WHAT IS EXPECTED
Search the data for the string "turquoise" and gather each line it is in.

Stored dataset items:
::::::::::

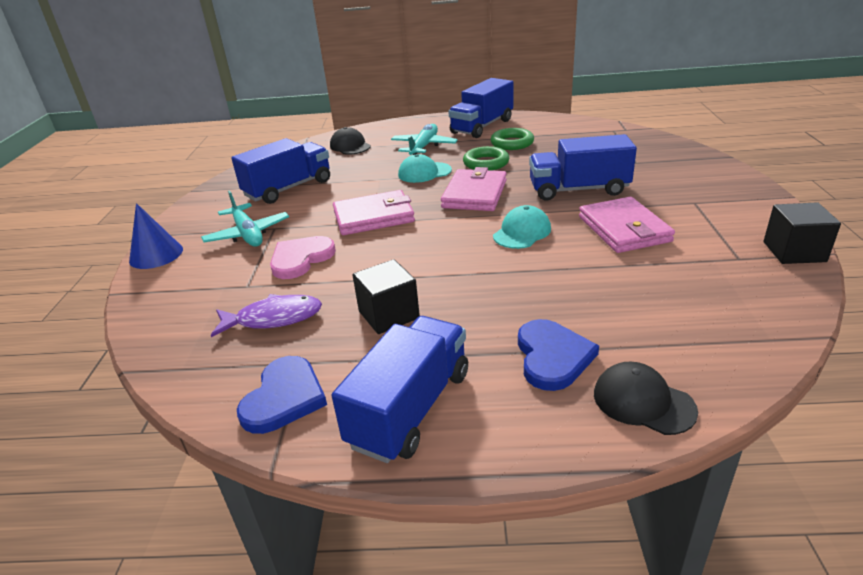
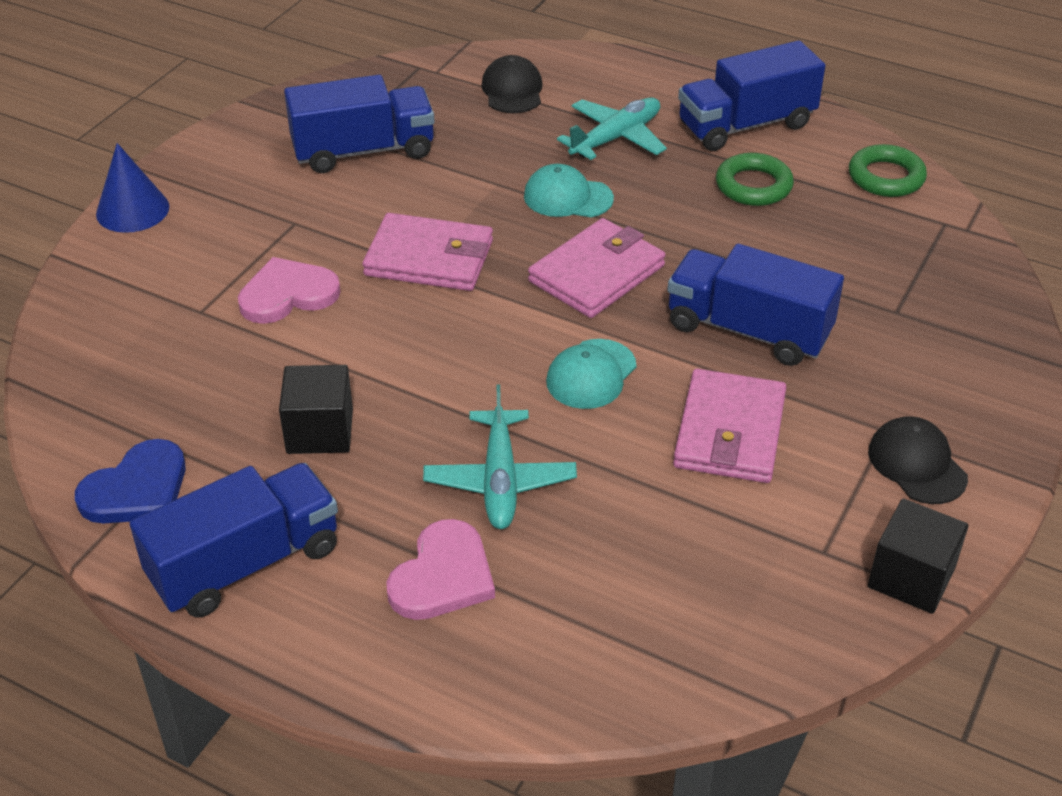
camera: 25 degrees right, 10 degrees up
turquoise plane [201,190,289,247] -> turquoise plane moved to [423,384,577,529]
purple fish [211,294,322,337] -> none
green ring [463,146,509,170] -> green ring moved to [849,144,927,197]
turquoise cap [493,205,551,249] -> turquoise cap turned 150 degrees clockwise [546,339,636,409]
blue heart [518,319,599,391] -> pink heart [386,519,495,620]
black cap [594,361,698,435] -> black cap moved to [868,416,968,504]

::::::::::

TASK ANSWER
turquoise plane [201,190,289,247] -> turquoise plane moved to [423,384,577,529]
turquoise cap [493,205,551,249] -> turquoise cap turned 150 degrees clockwise [546,339,636,409]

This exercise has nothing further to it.